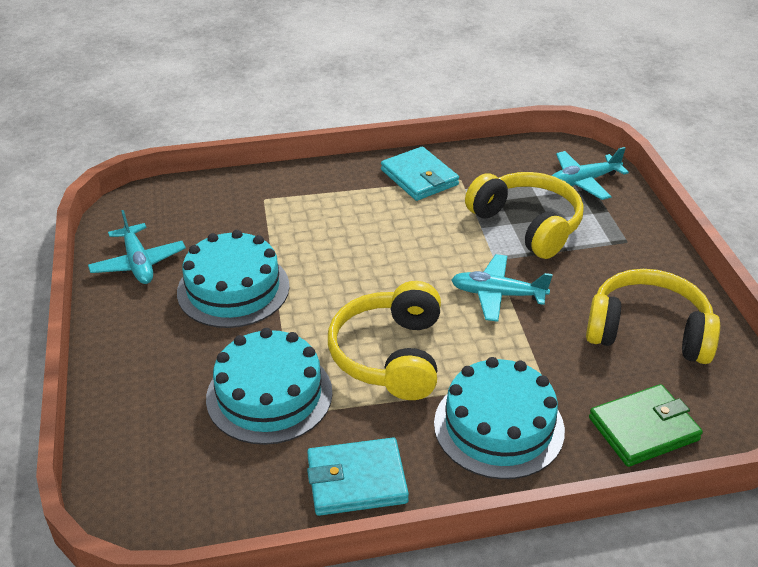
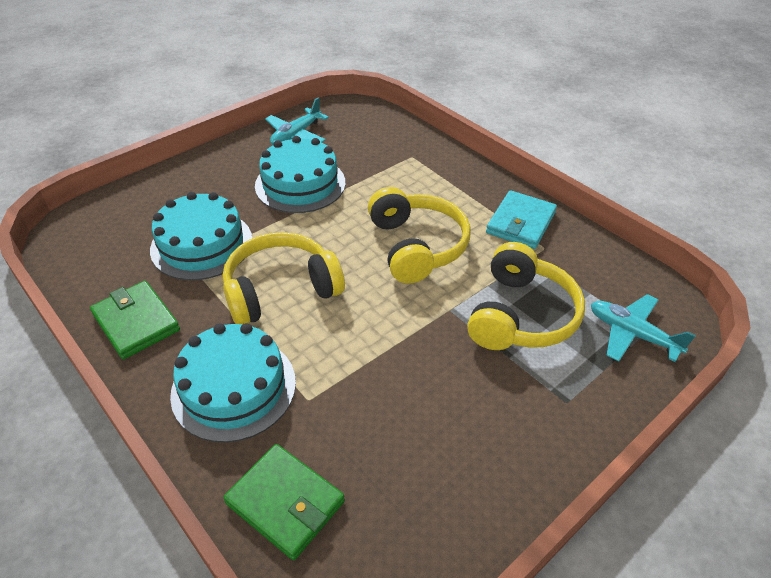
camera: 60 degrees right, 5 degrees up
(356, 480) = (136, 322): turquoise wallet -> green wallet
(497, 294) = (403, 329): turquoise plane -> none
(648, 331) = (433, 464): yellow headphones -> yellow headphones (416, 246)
··········
Work to complete:
When a line in the material above contains the word "turquoise", copy that line out.

Final answer:
(356, 480) = (136, 322): turquoise wallet -> green wallet
(497, 294) = (403, 329): turquoise plane -> none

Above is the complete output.